PROBLEM TO SOLVE: Give back every line of the records below word for word, leaving out the pictures.

INFORMATION SHOWN:
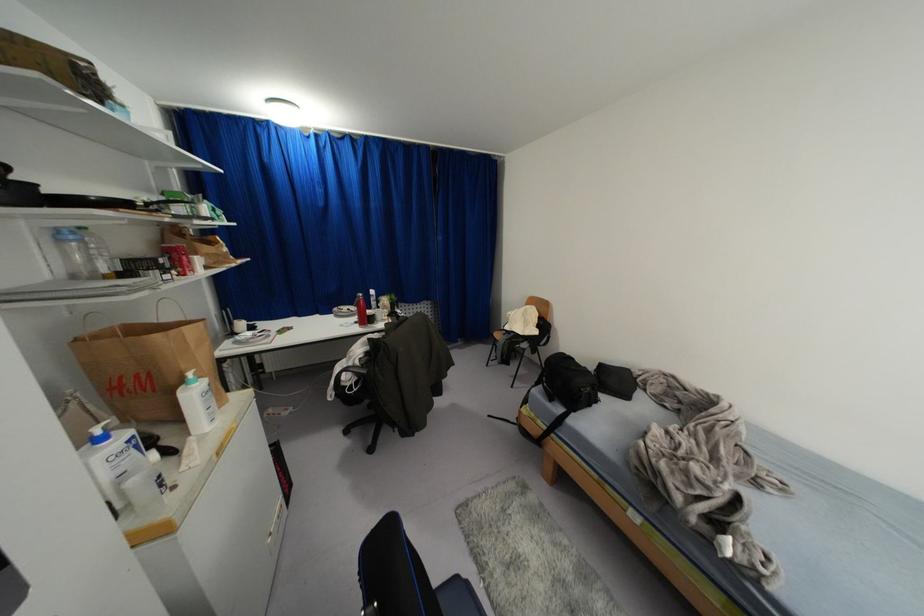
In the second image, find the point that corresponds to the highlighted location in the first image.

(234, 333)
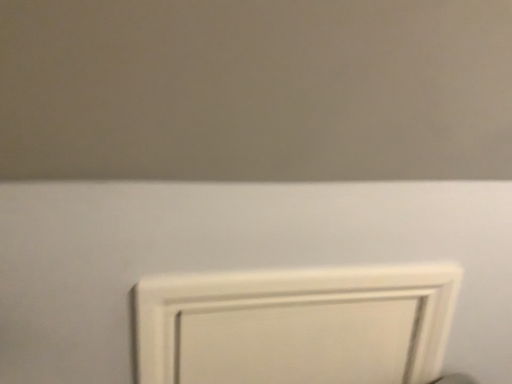
Image resolution: width=512 pixels, height=384 pixels. Describe the element at coordinates (296, 325) in the screenshot. I see `white matte door at lower center` at that location.

I want to click on white matte door at lower center, so click(x=296, y=325).

Identify the location of white matte door at lower center. The width and height of the screenshot is (512, 384). (296, 325).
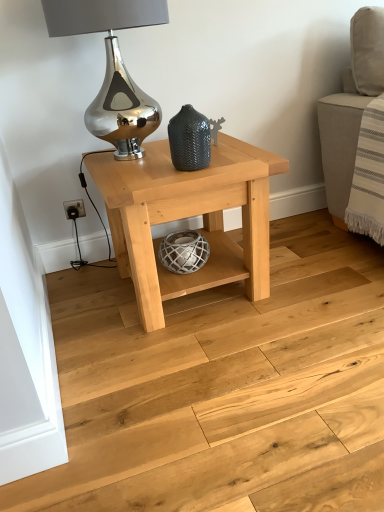
The height and width of the screenshot is (512, 384). I want to click on free region on the left part of matte dark gray textured vase at center, so click(x=153, y=173).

RESPONSE TO THE TASK:
In the second image, find the point that corresponds to the highlighted location in the first image.

(234, 333)
Image resolution: width=512 pixels, height=384 pixels. Describe the element at coordinates (296, 325) in the screenshot. I see `white matte door at lower center` at that location.

I want to click on white matte door at lower center, so click(x=296, y=325).

Identify the location of white matte door at lower center. The width and height of the screenshot is (512, 384). (296, 325).
The height and width of the screenshot is (512, 384). I want to click on free region on the left part of matte dark gray textured vase at center, so click(x=153, y=173).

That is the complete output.